■ Image sets with object changes ■

※

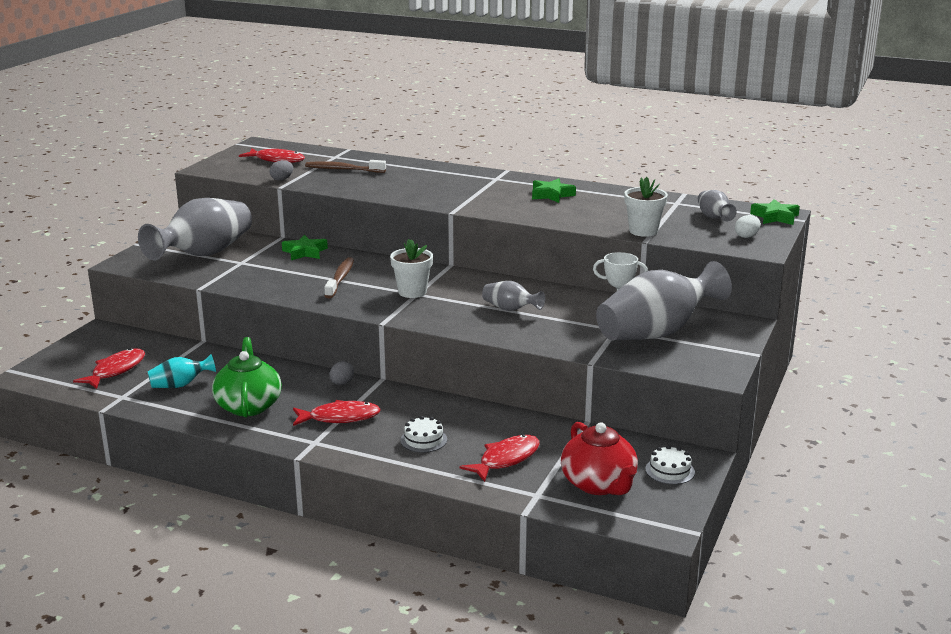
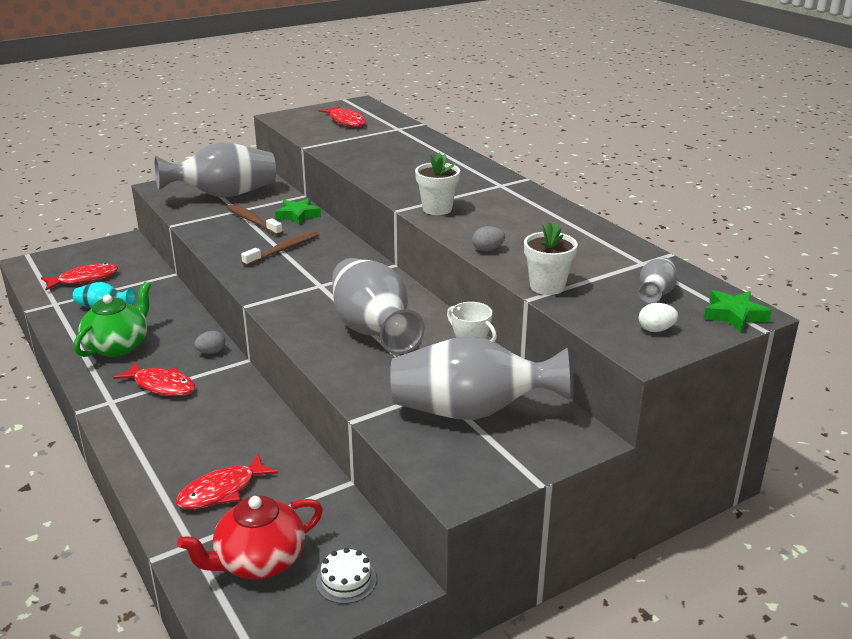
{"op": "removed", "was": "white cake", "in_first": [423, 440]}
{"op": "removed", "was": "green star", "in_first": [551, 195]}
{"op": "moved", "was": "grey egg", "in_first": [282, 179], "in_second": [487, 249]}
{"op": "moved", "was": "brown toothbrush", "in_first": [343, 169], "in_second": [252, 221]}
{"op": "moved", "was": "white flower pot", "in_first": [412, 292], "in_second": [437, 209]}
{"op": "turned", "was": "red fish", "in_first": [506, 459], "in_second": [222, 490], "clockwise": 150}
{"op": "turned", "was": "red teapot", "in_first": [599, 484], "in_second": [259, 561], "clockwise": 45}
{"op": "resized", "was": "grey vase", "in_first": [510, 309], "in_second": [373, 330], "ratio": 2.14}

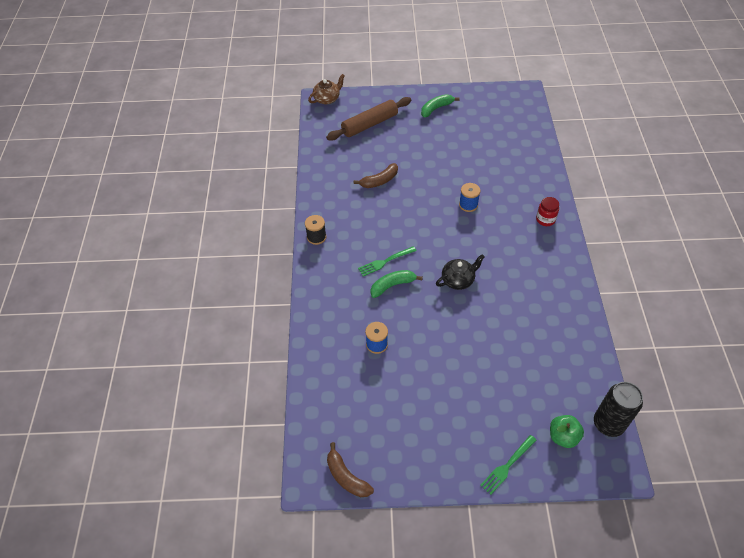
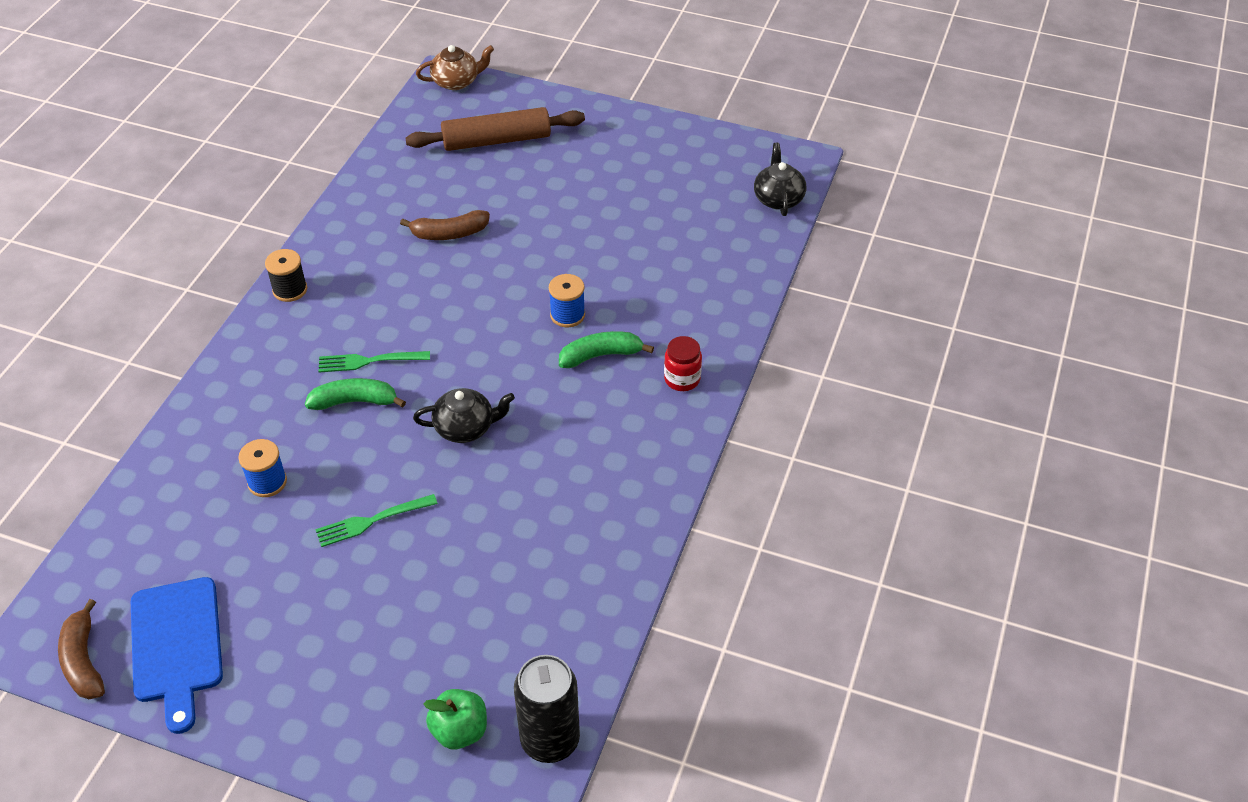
{"op": "added", "now": "blue cutting board", "in_second": [176, 645]}
{"op": "added", "now": "black teapot", "in_second": [778, 198]}
{"op": "moved", "was": "green banana", "in_first": [436, 108], "in_second": [601, 355]}
{"op": "moved", "was": "green fork", "in_first": [507, 466], "in_second": [372, 521]}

※

■ Try it ■
Transcribe all entries above exactly. Drop the pictures.

■ Exercise answer ■
{"op": "removed", "was": "white cake", "in_first": [423, 440]}
{"op": "removed", "was": "green star", "in_first": [551, 195]}
{"op": "moved", "was": "grey egg", "in_first": [282, 179], "in_second": [487, 249]}
{"op": "moved", "was": "brown toothbrush", "in_first": [343, 169], "in_second": [252, 221]}
{"op": "moved", "was": "white flower pot", "in_first": [412, 292], "in_second": [437, 209]}
{"op": "turned", "was": "red fish", "in_first": [506, 459], "in_second": [222, 490], "clockwise": 150}
{"op": "turned", "was": "red teapot", "in_first": [599, 484], "in_second": [259, 561], "clockwise": 45}
{"op": "resized", "was": "grey vase", "in_first": [510, 309], "in_second": [373, 330], "ratio": 2.14}

{"op": "added", "now": "blue cutting board", "in_second": [176, 645]}
{"op": "added", "now": "black teapot", "in_second": [778, 198]}
{"op": "moved", "was": "green banana", "in_first": [436, 108], "in_second": [601, 355]}
{"op": "moved", "was": "green fork", "in_first": [507, 466], "in_second": [372, 521]}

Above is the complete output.